- [REQUIREMENT] Nothing but the lines from the one containing "U1: MCP4726 -> MCP4725" through the one containing "R10: none -> 150 (GND, VA)", both included, should be given again, each exactly as written below.

****************************************

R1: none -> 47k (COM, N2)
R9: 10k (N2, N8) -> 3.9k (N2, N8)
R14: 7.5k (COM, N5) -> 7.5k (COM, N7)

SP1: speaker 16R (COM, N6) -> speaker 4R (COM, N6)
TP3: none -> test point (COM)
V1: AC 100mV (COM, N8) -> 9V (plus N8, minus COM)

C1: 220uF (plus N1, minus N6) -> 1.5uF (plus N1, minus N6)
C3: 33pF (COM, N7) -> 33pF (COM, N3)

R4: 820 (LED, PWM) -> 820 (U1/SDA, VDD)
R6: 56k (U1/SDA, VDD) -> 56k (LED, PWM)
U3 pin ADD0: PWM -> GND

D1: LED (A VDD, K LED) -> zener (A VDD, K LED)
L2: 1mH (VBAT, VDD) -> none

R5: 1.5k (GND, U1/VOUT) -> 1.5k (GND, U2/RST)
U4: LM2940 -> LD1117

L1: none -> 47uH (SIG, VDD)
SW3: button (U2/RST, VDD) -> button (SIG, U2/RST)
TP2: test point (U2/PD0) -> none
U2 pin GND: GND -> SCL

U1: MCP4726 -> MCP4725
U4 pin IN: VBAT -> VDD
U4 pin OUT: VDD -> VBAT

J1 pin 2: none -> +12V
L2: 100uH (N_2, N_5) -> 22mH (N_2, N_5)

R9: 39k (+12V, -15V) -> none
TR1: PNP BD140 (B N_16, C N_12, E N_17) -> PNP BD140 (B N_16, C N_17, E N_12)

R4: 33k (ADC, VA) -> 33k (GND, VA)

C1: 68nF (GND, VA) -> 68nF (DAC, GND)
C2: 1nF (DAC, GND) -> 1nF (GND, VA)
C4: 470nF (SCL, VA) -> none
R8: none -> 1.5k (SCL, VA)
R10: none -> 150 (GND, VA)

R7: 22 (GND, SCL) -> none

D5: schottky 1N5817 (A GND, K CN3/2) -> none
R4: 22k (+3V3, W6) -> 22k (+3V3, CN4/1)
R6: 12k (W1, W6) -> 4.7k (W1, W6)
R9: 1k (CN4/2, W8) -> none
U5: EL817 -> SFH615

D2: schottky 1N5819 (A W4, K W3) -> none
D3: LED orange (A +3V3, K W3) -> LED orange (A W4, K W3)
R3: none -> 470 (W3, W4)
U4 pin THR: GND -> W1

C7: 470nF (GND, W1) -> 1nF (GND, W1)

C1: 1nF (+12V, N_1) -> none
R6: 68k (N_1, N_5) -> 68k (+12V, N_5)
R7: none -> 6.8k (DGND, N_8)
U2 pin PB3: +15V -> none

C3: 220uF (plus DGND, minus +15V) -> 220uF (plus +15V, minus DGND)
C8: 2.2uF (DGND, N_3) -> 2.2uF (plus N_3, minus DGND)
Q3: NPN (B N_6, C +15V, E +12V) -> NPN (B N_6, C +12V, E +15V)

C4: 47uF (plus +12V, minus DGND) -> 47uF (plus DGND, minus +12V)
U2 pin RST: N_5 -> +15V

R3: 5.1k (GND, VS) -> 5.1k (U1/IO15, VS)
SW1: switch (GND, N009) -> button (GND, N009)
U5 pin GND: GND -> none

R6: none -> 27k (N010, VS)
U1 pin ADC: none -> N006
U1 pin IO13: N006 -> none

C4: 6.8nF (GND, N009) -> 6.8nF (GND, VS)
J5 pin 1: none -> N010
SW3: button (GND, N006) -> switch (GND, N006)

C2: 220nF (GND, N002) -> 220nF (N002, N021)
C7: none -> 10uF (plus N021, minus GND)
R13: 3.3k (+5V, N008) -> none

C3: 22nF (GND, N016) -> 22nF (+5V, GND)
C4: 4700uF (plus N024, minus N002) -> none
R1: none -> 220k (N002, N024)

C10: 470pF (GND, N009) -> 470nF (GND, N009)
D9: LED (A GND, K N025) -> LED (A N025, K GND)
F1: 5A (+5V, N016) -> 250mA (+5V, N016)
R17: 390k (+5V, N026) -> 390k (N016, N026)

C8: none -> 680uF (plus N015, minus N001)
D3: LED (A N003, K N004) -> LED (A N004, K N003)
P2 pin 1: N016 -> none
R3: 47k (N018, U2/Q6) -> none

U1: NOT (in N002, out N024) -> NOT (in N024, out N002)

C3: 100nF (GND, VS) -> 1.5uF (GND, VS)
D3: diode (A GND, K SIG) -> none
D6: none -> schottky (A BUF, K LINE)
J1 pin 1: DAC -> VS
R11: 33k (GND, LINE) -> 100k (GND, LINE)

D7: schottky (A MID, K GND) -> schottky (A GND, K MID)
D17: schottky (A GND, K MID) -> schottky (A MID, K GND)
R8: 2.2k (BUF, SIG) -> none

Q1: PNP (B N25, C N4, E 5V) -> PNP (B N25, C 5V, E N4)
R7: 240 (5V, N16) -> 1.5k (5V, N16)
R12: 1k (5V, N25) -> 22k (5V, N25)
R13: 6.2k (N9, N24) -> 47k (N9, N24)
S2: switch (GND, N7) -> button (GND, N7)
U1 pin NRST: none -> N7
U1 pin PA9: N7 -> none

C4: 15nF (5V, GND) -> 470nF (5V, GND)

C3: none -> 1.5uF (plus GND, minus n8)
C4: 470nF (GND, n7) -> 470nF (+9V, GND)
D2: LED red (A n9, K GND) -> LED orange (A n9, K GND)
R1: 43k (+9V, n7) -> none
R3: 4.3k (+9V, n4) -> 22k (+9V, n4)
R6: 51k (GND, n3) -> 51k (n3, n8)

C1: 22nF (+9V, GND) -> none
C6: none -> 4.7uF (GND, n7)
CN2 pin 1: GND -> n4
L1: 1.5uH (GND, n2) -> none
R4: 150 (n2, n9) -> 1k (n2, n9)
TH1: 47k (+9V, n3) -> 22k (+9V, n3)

****************************************

- [OUTPUT OF THE EXERCISE]
U1: MCP4726 -> MCP4725
U4 pin IN: VBAT -> VDD
U4 pin OUT: VDD -> VBAT

J1 pin 2: none -> +12V
L2: 100uH (N_2, N_5) -> 22mH (N_2, N_5)

R9: 39k (+12V, -15V) -> none
TR1: PNP BD140 (B N_16, C N_12, E N_17) -> PNP BD140 (B N_16, C N_17, E N_12)

R4: 33k (ADC, VA) -> 33k (GND, VA)

C1: 68nF (GND, VA) -> 68nF (DAC, GND)
C2: 1nF (DAC, GND) -> 1nF (GND, VA)
C4: 470nF (SCL, VA) -> none
R8: none -> 1.5k (SCL, VA)
R10: none -> 150 (GND, VA)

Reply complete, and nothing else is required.